• **INSTRUCTIONS TO FOLLOW**
Beginning with the line that holds "(669, 203) = (708, 340): yellow" in the data below, give again every line through the one that holds "(475, 155) = (416, 408): none -> brown robot", exactly as written.

• **TASK MATERIAL**
====================

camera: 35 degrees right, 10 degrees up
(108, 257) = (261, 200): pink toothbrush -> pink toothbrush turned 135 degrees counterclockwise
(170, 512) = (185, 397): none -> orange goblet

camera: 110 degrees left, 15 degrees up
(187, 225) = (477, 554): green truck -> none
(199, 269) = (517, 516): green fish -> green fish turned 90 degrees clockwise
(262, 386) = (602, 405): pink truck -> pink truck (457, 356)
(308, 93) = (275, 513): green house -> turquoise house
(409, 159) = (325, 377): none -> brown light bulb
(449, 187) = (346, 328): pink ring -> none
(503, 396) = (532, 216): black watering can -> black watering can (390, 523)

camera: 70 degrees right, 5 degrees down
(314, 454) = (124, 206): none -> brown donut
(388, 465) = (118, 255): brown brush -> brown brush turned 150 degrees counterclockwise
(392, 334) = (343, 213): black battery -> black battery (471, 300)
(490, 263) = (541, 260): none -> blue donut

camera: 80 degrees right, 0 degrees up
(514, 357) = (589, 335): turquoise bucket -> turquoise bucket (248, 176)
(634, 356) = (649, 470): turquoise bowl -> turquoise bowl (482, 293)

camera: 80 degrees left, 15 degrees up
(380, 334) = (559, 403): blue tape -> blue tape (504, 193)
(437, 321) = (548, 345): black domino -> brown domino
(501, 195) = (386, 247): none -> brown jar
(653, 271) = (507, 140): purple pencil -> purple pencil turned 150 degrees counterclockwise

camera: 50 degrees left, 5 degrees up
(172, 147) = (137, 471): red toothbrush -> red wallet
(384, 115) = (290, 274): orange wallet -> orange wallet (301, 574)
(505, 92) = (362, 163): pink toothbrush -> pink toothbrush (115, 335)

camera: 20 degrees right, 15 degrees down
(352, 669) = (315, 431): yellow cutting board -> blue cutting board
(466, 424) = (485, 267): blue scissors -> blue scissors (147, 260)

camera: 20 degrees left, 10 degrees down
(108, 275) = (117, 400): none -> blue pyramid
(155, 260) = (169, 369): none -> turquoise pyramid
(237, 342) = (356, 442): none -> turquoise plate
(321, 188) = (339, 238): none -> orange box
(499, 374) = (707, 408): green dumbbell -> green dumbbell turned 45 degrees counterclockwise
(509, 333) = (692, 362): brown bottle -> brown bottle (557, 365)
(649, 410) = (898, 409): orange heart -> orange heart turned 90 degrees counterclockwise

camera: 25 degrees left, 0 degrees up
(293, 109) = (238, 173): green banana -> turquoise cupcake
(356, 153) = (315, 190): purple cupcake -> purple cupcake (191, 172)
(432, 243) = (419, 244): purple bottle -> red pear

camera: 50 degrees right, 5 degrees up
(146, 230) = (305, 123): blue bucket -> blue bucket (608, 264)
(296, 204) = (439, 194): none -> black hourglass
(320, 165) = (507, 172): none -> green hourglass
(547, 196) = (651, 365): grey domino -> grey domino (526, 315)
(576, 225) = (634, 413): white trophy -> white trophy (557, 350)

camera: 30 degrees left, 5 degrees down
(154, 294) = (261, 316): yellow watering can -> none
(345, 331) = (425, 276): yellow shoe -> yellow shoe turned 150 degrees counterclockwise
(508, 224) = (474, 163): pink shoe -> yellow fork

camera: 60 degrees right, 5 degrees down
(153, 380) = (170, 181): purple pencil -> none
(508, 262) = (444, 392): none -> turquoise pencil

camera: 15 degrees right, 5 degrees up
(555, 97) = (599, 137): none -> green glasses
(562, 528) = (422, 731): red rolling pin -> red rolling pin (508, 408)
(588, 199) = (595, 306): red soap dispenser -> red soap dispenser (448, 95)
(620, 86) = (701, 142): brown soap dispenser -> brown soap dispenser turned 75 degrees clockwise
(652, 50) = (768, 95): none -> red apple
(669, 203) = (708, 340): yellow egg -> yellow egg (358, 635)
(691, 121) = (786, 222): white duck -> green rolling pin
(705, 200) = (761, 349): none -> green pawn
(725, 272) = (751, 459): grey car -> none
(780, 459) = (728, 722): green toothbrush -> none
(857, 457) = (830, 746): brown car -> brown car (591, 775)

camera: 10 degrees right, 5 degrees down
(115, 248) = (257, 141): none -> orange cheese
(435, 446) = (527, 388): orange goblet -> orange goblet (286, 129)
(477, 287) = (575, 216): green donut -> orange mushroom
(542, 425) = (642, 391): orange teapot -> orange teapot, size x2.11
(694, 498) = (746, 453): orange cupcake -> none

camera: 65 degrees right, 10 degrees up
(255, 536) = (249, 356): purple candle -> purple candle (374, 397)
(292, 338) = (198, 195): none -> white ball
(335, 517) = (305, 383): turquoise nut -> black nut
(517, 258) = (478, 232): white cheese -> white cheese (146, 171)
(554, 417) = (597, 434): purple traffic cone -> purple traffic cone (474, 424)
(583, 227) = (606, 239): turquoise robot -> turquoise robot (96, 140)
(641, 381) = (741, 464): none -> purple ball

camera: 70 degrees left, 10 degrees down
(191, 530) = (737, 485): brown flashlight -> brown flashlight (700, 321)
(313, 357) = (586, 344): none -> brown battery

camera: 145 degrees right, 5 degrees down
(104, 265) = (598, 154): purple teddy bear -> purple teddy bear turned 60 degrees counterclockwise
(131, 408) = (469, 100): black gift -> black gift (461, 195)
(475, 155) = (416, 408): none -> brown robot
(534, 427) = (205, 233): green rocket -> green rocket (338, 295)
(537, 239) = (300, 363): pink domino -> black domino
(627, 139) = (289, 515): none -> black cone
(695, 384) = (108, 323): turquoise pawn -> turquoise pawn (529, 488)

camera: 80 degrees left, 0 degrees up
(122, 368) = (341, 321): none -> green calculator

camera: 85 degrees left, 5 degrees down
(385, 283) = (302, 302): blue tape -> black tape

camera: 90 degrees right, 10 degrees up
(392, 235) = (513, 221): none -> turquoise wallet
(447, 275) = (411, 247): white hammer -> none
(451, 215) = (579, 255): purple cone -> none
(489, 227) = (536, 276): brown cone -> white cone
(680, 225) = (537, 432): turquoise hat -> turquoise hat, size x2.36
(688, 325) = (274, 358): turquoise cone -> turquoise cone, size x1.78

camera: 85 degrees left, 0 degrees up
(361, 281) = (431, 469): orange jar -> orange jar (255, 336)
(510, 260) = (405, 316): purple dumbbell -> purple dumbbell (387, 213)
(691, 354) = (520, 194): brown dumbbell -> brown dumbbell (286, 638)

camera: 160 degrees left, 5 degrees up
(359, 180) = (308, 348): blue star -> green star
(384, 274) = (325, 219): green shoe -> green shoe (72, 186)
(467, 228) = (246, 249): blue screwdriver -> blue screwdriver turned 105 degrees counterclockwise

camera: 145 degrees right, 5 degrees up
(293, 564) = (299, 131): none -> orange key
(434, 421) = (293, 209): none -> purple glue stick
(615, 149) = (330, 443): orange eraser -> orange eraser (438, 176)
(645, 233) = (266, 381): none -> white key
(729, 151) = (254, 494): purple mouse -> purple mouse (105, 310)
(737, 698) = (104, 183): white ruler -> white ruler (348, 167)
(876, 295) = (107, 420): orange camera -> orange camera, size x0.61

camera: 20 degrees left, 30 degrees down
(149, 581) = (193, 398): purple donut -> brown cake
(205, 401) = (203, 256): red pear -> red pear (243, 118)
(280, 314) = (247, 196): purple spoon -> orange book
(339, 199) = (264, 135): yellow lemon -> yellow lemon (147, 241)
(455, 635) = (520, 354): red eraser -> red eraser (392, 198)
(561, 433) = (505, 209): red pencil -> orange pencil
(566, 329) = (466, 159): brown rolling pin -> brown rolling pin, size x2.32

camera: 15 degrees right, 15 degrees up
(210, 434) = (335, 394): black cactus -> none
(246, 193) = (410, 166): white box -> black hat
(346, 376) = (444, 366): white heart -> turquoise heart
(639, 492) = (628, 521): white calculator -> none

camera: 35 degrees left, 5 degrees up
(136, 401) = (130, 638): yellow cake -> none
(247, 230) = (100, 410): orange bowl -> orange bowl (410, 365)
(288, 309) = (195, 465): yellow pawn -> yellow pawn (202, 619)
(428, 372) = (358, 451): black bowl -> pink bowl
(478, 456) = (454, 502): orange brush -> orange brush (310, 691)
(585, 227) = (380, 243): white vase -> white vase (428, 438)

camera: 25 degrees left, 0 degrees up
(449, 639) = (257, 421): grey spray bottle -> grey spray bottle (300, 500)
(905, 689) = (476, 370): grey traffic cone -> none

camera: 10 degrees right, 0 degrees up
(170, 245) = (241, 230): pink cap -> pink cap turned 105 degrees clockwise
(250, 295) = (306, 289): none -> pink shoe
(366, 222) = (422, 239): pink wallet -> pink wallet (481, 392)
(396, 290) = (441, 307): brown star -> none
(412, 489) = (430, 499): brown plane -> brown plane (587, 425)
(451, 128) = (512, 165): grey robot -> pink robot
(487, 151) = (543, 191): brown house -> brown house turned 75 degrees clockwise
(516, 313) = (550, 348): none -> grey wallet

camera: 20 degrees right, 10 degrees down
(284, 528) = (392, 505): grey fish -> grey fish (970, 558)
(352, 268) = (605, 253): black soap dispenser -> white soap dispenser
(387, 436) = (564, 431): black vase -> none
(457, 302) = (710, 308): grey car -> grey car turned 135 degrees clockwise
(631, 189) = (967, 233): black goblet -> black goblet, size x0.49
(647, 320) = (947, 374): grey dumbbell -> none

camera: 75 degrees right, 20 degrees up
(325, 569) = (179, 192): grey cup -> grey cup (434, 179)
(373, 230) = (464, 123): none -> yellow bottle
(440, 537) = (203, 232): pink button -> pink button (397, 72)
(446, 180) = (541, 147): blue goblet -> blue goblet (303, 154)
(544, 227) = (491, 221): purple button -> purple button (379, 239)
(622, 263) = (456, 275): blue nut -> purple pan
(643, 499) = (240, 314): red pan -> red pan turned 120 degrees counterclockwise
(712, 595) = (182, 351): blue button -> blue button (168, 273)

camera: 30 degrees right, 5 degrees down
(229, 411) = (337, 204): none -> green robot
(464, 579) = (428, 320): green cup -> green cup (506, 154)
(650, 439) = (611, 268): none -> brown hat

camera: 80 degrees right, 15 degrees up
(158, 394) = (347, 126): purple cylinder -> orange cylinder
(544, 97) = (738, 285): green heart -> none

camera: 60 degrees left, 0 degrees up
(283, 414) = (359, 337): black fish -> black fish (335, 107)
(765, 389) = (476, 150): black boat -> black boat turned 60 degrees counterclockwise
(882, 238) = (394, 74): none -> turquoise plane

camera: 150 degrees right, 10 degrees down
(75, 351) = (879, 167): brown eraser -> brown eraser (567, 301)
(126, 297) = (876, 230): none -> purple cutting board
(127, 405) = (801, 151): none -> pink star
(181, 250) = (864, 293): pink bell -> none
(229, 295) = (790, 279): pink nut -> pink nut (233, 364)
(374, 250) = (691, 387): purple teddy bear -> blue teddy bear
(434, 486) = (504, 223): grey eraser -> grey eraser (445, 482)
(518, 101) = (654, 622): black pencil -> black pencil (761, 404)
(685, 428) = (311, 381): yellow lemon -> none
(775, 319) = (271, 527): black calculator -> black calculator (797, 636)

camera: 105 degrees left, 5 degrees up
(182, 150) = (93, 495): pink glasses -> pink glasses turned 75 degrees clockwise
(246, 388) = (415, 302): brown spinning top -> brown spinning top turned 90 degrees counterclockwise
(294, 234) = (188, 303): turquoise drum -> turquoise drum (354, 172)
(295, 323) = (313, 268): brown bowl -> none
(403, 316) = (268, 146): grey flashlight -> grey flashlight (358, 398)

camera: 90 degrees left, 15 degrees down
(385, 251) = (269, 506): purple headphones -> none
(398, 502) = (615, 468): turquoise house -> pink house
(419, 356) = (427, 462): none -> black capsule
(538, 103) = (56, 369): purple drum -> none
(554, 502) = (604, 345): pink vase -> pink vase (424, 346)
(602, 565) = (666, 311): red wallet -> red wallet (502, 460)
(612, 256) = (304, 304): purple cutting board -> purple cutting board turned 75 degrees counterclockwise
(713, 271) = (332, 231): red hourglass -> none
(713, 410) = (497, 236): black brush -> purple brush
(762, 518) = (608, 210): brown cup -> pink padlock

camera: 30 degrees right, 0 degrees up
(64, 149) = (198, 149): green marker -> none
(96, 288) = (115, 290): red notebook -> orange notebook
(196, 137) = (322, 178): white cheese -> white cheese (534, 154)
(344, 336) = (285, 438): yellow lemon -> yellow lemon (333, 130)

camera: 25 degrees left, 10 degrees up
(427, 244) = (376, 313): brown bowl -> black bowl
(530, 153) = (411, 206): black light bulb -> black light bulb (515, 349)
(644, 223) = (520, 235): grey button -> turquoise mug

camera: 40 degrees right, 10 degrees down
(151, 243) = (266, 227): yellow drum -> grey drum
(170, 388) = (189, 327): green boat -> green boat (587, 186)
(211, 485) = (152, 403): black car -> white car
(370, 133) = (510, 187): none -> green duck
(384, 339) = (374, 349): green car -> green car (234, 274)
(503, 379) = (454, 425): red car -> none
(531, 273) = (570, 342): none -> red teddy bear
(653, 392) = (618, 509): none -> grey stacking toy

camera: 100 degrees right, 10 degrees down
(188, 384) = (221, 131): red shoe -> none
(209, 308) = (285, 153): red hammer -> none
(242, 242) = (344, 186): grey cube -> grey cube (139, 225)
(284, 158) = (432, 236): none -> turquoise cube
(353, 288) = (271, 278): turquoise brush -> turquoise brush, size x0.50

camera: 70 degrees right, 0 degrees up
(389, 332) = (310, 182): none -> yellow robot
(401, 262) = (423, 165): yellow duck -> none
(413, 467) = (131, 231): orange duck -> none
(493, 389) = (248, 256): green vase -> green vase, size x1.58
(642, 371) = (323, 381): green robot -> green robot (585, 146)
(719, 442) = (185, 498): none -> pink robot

====================

• **EXPECTED ANSWER**
(669, 203) = (708, 340): yellow egg -> yellow egg (358, 635)
(691, 121) = (786, 222): white duck -> green rolling pin
(705, 200) = (761, 349): none -> green pawn
(725, 272) = (751, 459): grey car -> none
(780, 459) = (728, 722): green toothbrush -> none
(857, 457) = (830, 746): brown car -> brown car (591, 775)

camera: 10 degrees right, 5 degrees down
(115, 248) = (257, 141): none -> orange cheese
(435, 446) = (527, 388): orange goblet -> orange goblet (286, 129)
(477, 287) = (575, 216): green donut -> orange mushroom
(542, 425) = (642, 391): orange teapot -> orange teapot, size x2.11
(694, 498) = (746, 453): orange cupcake -> none

camera: 65 degrees right, 10 degrees up
(255, 536) = (249, 356): purple candle -> purple candle (374, 397)
(292, 338) = (198, 195): none -> white ball
(335, 517) = (305, 383): turquoise nut -> black nut
(517, 258) = (478, 232): white cheese -> white cheese (146, 171)
(554, 417) = (597, 434): purple traffic cone -> purple traffic cone (474, 424)
(583, 227) = (606, 239): turquoise robot -> turquoise robot (96, 140)
(641, 381) = (741, 464): none -> purple ball

camera: 70 degrees left, 10 degrees down
(191, 530) = (737, 485): brown flashlight -> brown flashlight (700, 321)
(313, 357) = (586, 344): none -> brown battery

camera: 145 degrees right, 5 degrees down
(104, 265) = (598, 154): purple teddy bear -> purple teddy bear turned 60 degrees counterclockwise
(131, 408) = (469, 100): black gift -> black gift (461, 195)
(475, 155) = (416, 408): none -> brown robot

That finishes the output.